# Task item
Write out, exactly and in full, the records given below, but not their pictures.

# Excerpted records
Content starts
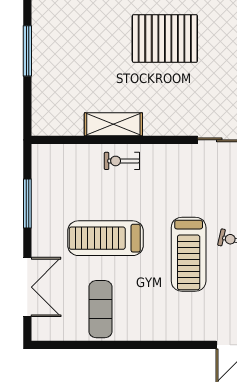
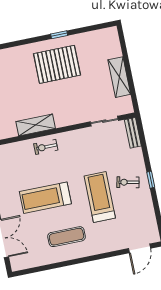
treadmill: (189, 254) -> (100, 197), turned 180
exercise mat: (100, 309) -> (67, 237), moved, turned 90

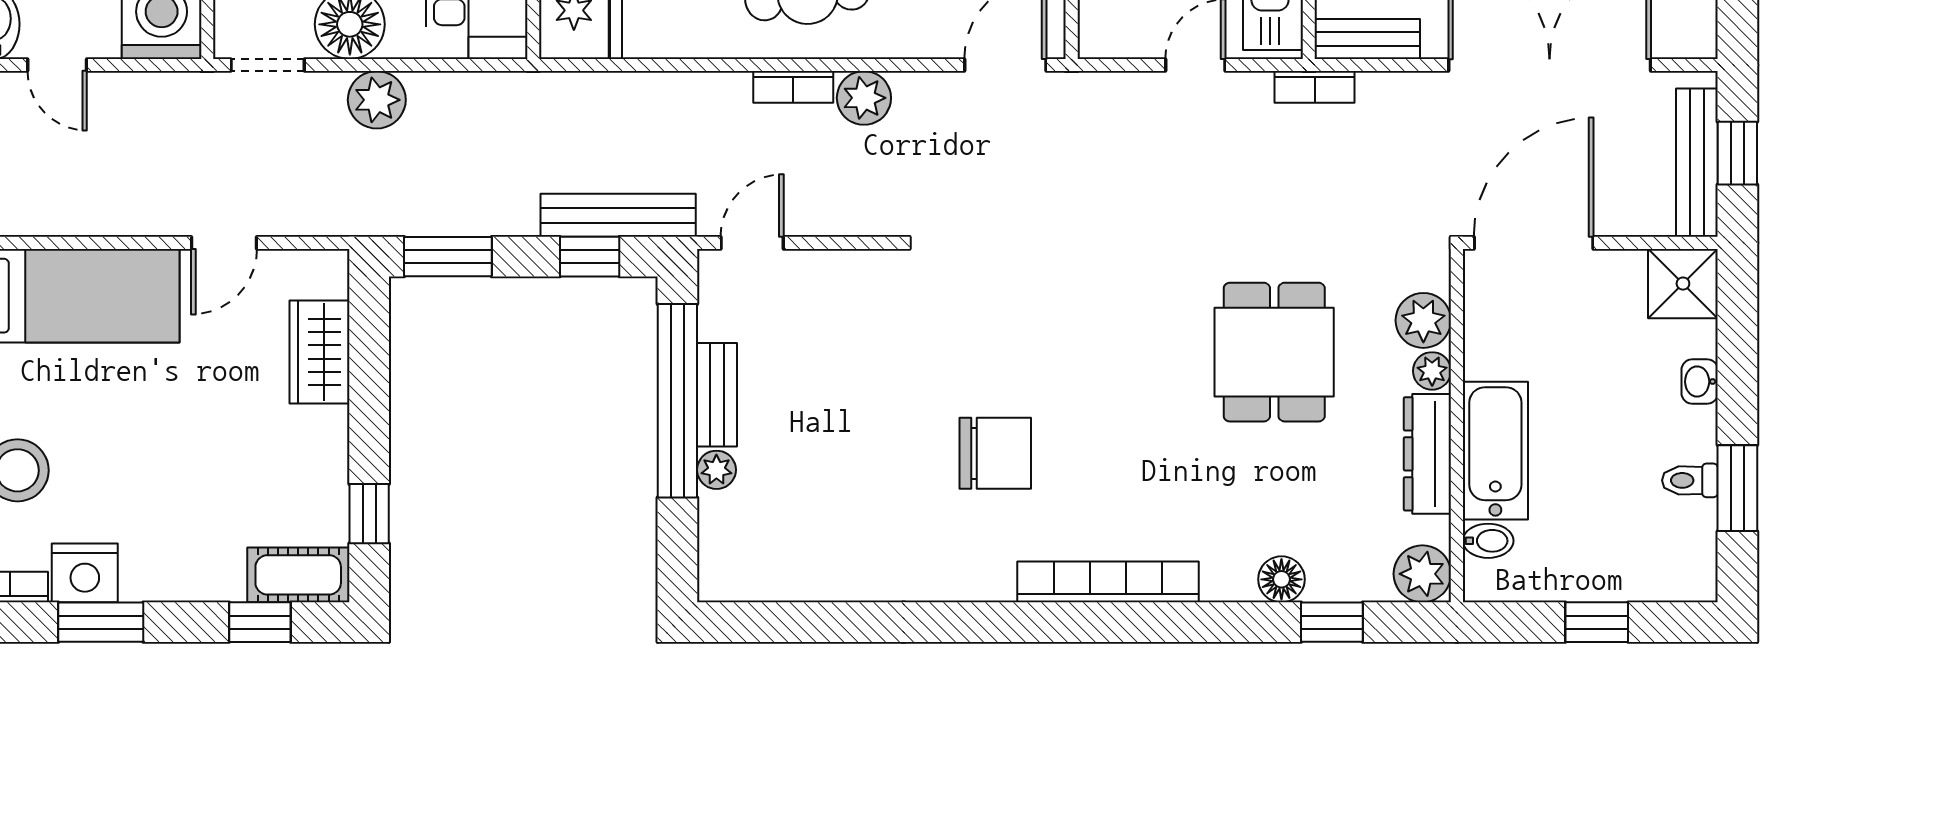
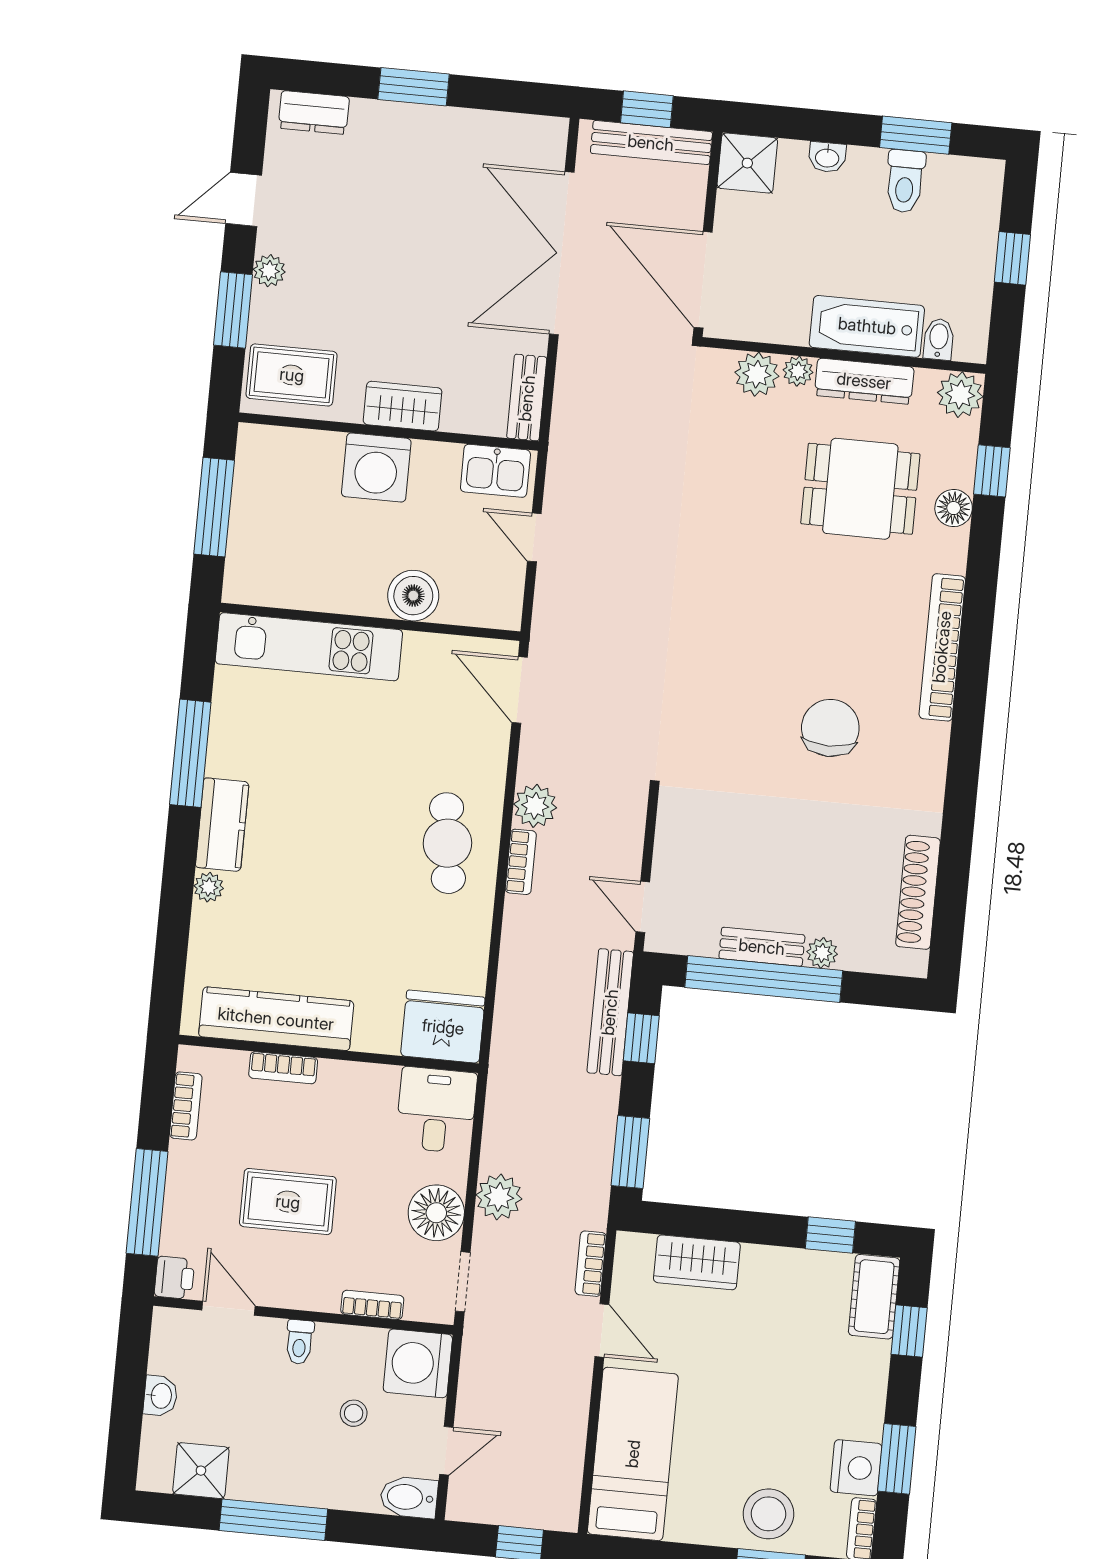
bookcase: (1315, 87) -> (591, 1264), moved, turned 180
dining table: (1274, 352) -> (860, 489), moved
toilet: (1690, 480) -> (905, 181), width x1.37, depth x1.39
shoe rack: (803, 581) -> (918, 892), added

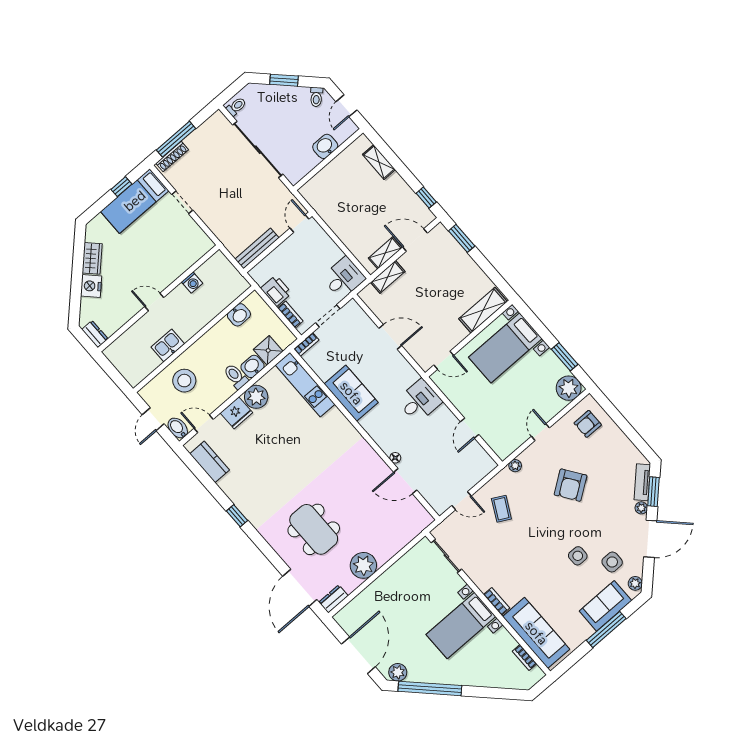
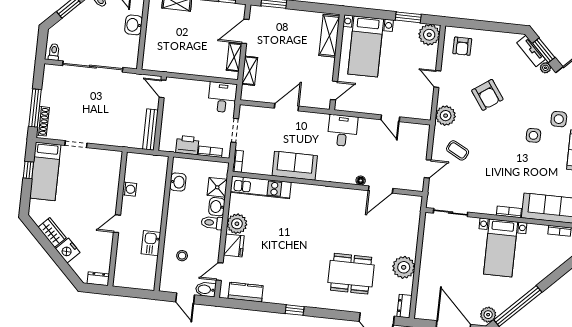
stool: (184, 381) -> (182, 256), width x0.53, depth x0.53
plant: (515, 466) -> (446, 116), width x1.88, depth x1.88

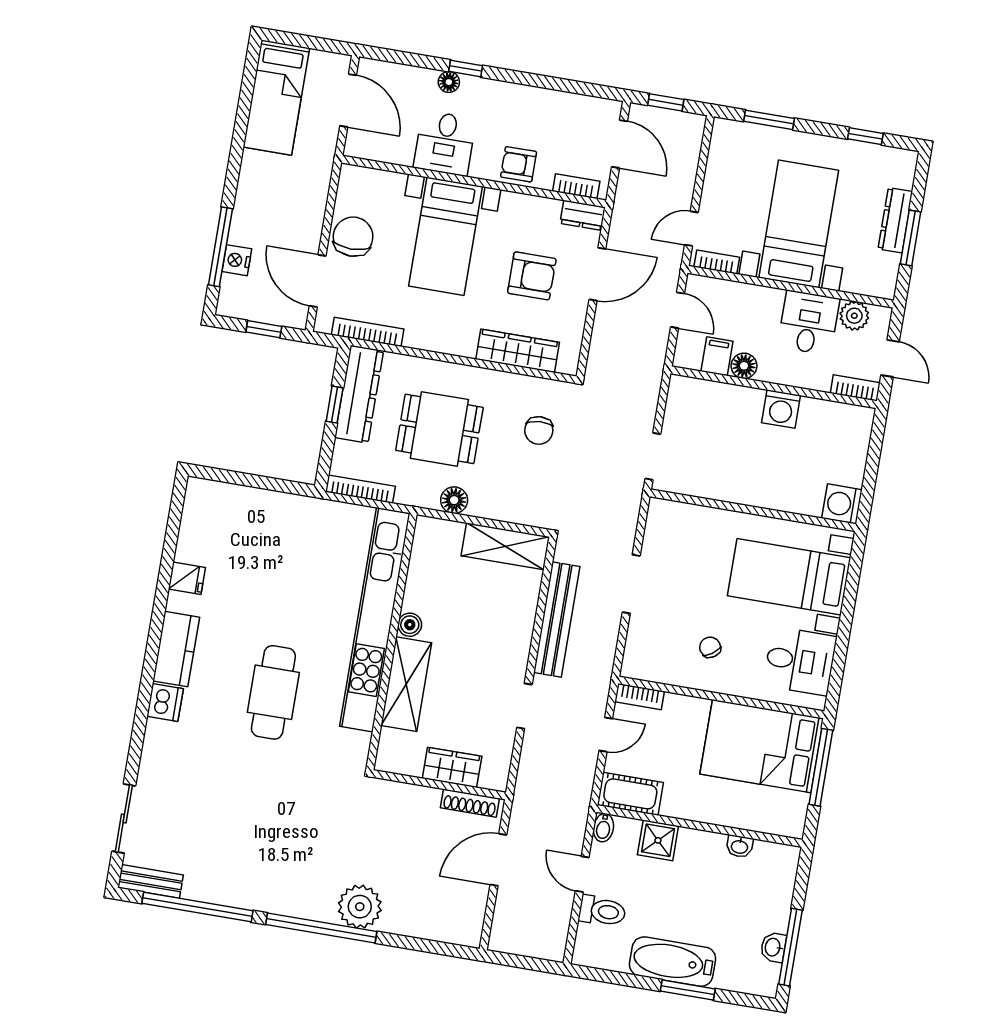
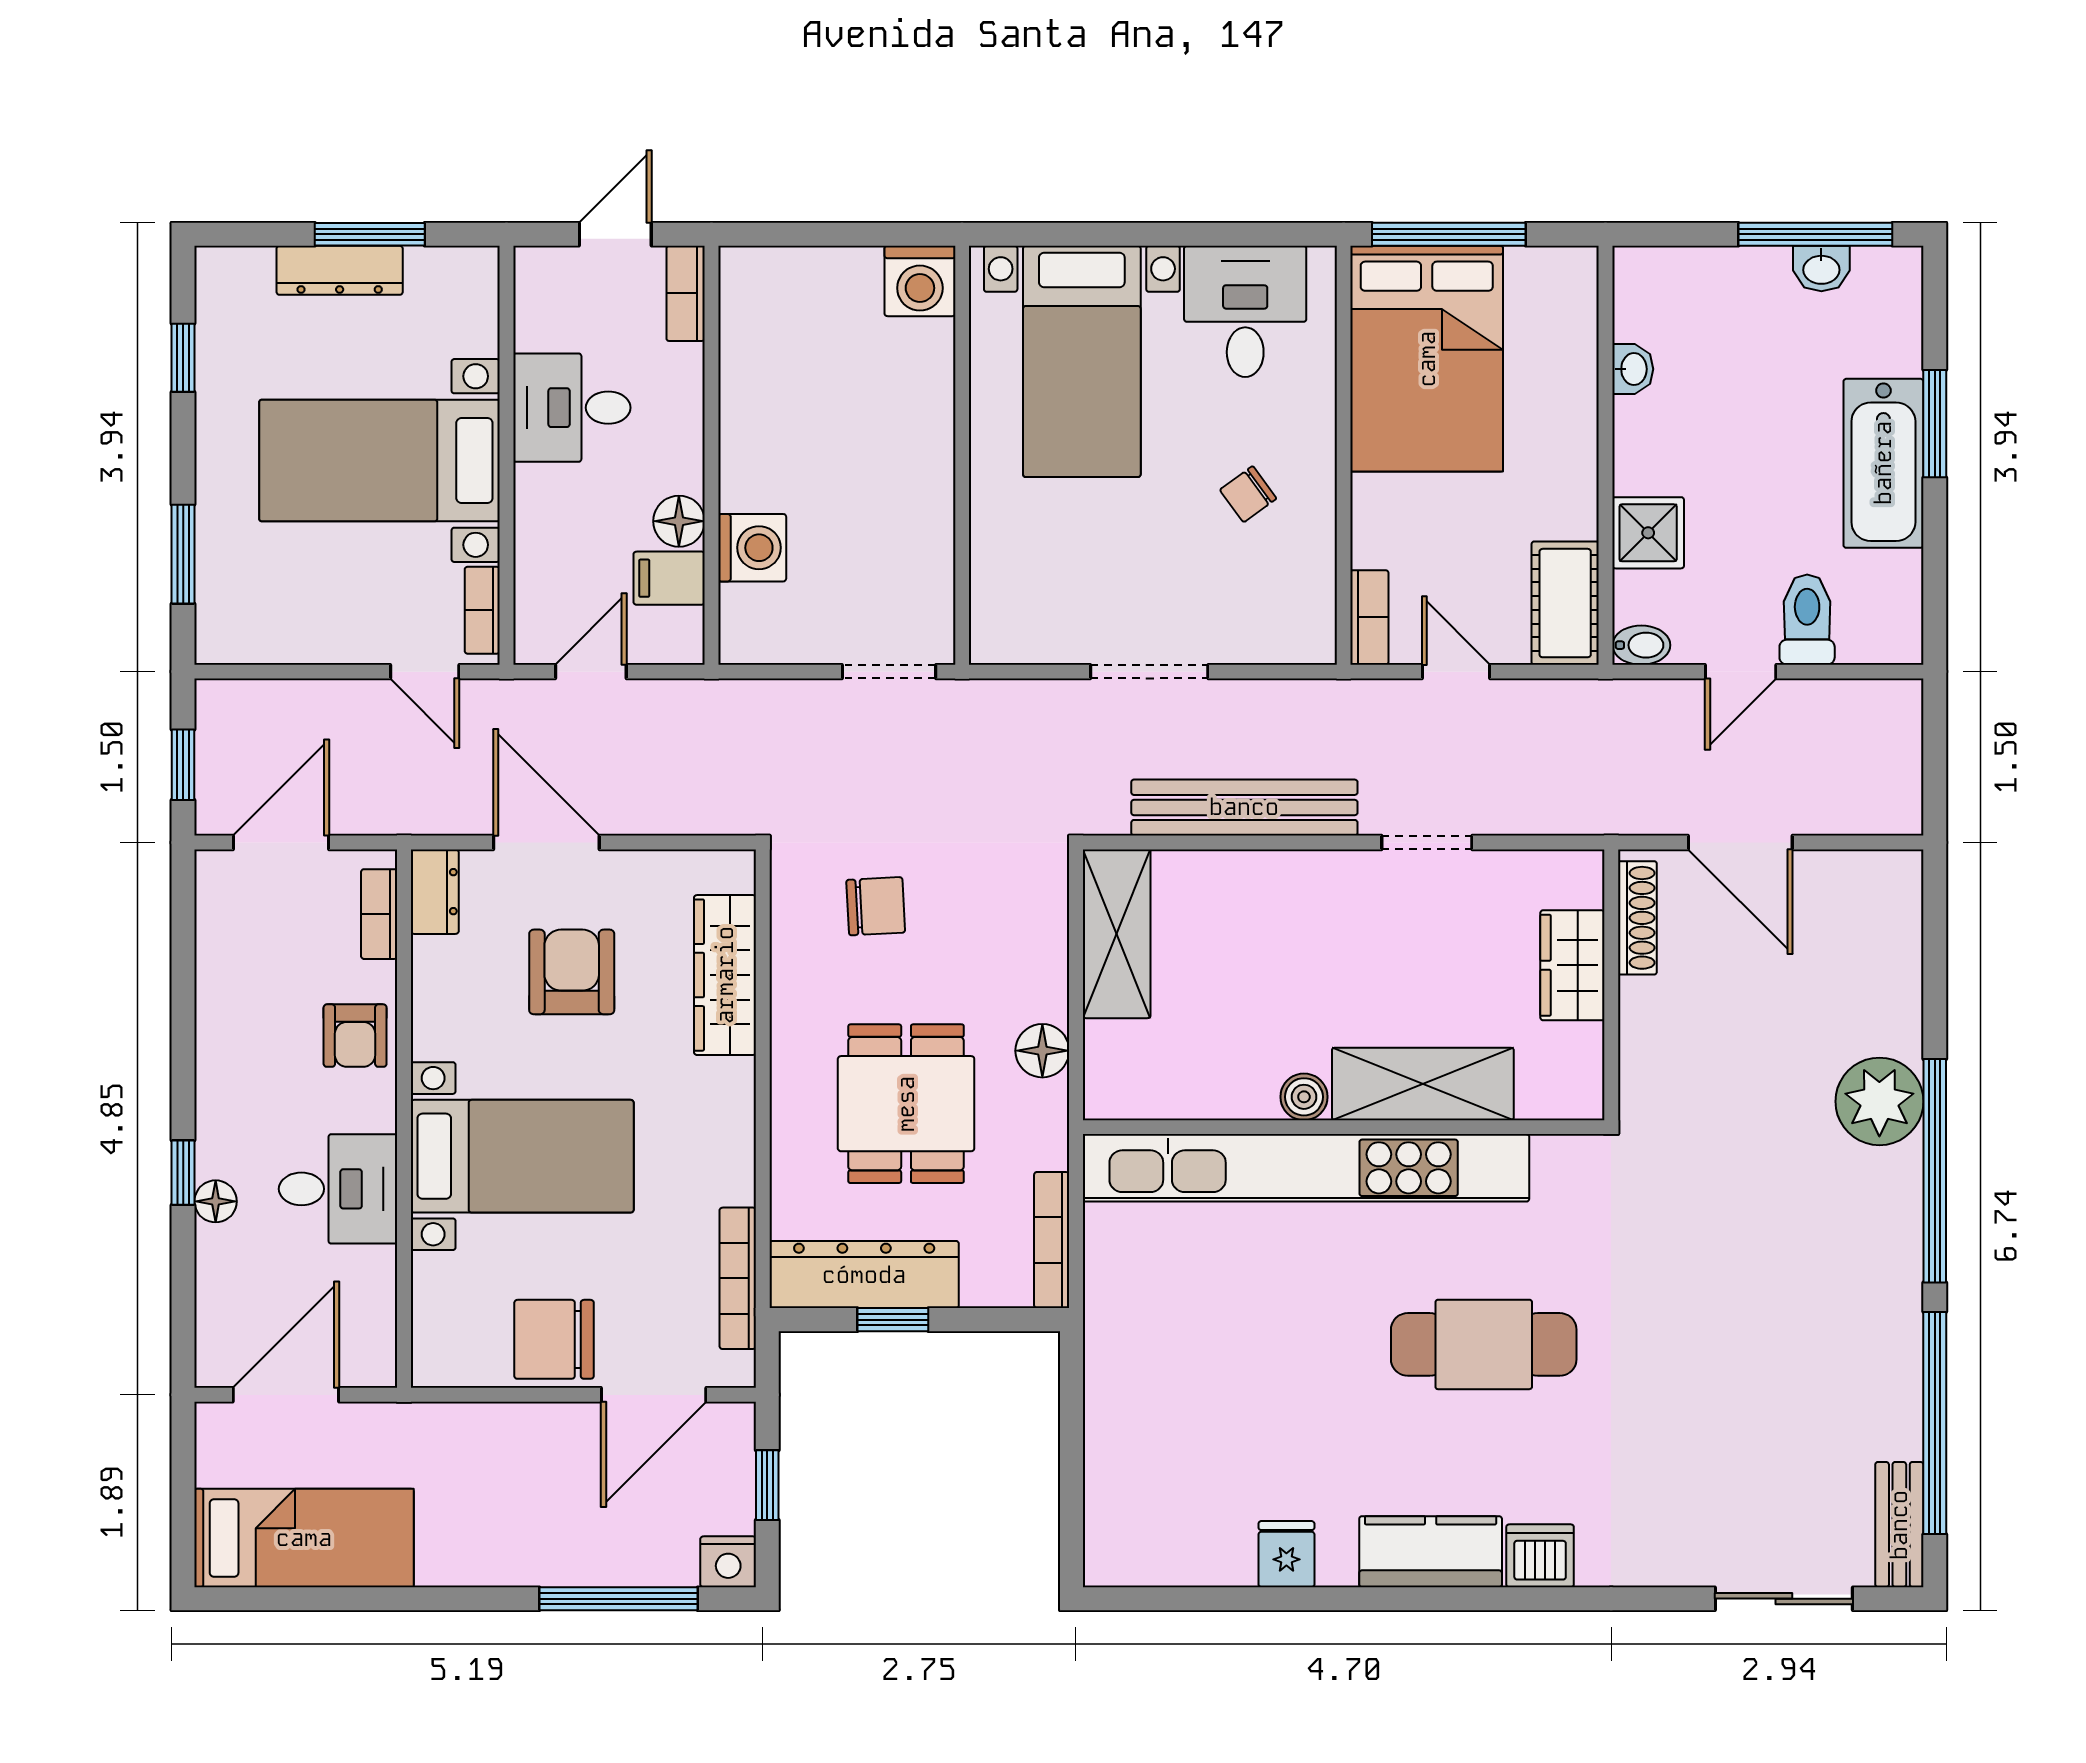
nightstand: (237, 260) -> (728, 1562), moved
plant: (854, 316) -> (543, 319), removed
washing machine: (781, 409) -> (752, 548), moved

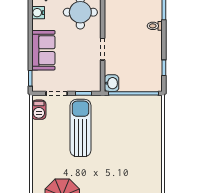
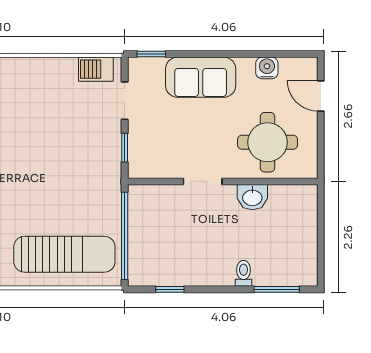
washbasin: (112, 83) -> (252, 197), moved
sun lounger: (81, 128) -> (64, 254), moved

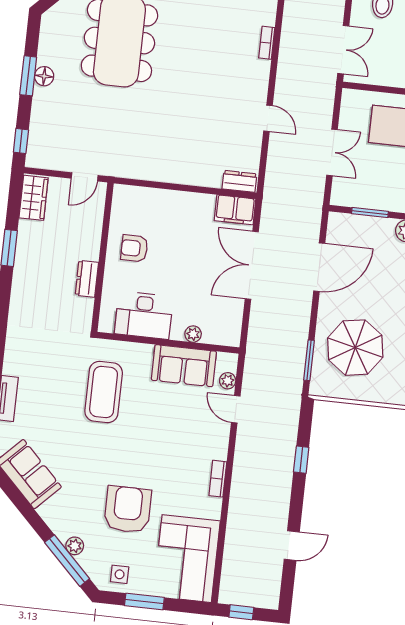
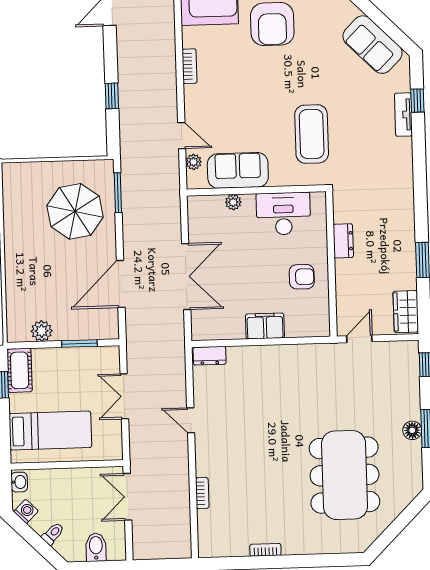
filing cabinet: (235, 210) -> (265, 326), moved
Content ends
# Written reply
treadmill: (189, 254) -> (100, 197), turned 180
exercise mat: (100, 309) -> (67, 237), moved, turned 90

bookcase: (1315, 87) -> (591, 1264), moved, turned 180
dining table: (1274, 352) -> (860, 489), moved
toilet: (1690, 480) -> (905, 181), width x1.37, depth x1.39
shoe rack: (803, 581) -> (918, 892), added

stool: (184, 381) -> (182, 256), width x0.53, depth x0.53
plant: (515, 466) -> (446, 116), width x1.88, depth x1.88

nightstand: (237, 260) -> (728, 1562), moved
plant: (854, 316) -> (543, 319), removed
washing machine: (781, 409) -> (752, 548), moved

washbasin: (112, 83) -> (252, 197), moved
sun lounger: (81, 128) -> (64, 254), moved

filing cabinet: (235, 210) -> (265, 326), moved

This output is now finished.